-- EXERCISE --
Only one span of the listing below should come back. It runs from the line with "SCALE3 pin GND: none -> GND" through the line with "DIGITS pin CLK: A5 -> B6", and each of its lines must be reproduced exactly.

-- TASK INPUT --
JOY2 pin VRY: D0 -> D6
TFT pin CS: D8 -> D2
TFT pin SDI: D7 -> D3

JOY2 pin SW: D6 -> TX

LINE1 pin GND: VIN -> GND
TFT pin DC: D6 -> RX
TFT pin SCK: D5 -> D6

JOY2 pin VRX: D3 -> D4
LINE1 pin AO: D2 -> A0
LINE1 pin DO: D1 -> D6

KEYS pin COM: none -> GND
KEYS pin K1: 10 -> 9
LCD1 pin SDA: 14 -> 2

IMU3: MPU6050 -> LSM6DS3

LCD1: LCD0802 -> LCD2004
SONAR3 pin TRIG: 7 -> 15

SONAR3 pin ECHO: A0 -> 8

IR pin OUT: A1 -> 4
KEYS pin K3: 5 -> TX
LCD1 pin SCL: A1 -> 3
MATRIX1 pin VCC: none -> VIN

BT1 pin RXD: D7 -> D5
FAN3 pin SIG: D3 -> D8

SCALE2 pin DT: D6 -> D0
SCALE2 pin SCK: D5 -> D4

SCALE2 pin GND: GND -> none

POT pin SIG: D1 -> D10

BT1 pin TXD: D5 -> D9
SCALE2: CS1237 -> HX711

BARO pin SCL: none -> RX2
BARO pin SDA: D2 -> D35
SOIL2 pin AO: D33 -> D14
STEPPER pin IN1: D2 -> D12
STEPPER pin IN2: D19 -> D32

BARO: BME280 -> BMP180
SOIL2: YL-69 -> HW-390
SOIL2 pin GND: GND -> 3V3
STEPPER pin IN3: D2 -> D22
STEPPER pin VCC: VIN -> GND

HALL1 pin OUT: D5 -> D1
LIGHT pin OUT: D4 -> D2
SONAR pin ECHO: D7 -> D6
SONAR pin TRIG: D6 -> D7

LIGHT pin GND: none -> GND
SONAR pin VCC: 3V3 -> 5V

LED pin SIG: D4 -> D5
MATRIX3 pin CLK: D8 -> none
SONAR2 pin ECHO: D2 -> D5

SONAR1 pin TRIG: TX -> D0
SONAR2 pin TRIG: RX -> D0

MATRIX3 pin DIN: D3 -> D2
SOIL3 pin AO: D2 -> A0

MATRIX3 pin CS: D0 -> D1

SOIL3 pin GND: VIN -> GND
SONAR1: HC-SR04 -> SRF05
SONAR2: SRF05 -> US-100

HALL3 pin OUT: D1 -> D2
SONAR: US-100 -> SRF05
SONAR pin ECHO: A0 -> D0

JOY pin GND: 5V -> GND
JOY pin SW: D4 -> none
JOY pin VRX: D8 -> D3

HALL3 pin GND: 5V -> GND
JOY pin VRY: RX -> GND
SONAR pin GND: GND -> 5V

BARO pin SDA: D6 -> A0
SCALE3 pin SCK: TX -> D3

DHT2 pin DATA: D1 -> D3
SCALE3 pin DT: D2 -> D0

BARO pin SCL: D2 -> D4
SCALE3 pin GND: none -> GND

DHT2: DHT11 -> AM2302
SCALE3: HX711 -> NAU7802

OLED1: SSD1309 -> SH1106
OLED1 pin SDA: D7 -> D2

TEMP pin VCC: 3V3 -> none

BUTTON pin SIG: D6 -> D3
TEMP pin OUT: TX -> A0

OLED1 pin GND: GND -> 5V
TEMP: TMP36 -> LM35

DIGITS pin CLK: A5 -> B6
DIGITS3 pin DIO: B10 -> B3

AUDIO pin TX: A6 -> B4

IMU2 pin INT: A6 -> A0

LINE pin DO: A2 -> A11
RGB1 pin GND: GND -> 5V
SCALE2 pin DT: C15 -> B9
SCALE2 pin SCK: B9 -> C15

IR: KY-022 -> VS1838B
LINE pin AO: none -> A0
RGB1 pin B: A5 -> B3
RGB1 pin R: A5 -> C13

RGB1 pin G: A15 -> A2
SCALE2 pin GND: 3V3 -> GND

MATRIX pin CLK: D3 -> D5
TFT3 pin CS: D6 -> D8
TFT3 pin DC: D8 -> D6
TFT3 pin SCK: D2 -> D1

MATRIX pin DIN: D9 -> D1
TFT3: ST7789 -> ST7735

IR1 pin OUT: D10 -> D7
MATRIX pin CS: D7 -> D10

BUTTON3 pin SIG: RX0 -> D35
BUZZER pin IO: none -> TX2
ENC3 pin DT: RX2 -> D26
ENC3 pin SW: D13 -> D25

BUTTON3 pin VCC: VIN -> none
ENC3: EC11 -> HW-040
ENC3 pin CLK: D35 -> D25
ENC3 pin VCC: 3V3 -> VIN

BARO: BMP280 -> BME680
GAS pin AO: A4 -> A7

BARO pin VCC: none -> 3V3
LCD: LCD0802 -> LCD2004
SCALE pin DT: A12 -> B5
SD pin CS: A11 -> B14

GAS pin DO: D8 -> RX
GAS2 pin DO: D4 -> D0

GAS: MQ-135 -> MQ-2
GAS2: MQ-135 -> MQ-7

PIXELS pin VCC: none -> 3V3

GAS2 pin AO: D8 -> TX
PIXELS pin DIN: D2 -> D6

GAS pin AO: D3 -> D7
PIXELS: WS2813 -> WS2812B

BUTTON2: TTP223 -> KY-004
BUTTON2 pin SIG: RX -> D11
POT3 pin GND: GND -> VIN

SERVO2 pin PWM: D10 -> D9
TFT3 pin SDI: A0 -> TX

-- OUTPUT OF THE TASK --
SCALE3 pin GND: none -> GND

DHT2: DHT11 -> AM2302
SCALE3: HX711 -> NAU7802

OLED1: SSD1309 -> SH1106
OLED1 pin SDA: D7 -> D2

TEMP pin VCC: 3V3 -> none

BUTTON pin SIG: D6 -> D3
TEMP pin OUT: TX -> A0

OLED1 pin GND: GND -> 5V
TEMP: TMP36 -> LM35

DIGITS pin CLK: A5 -> B6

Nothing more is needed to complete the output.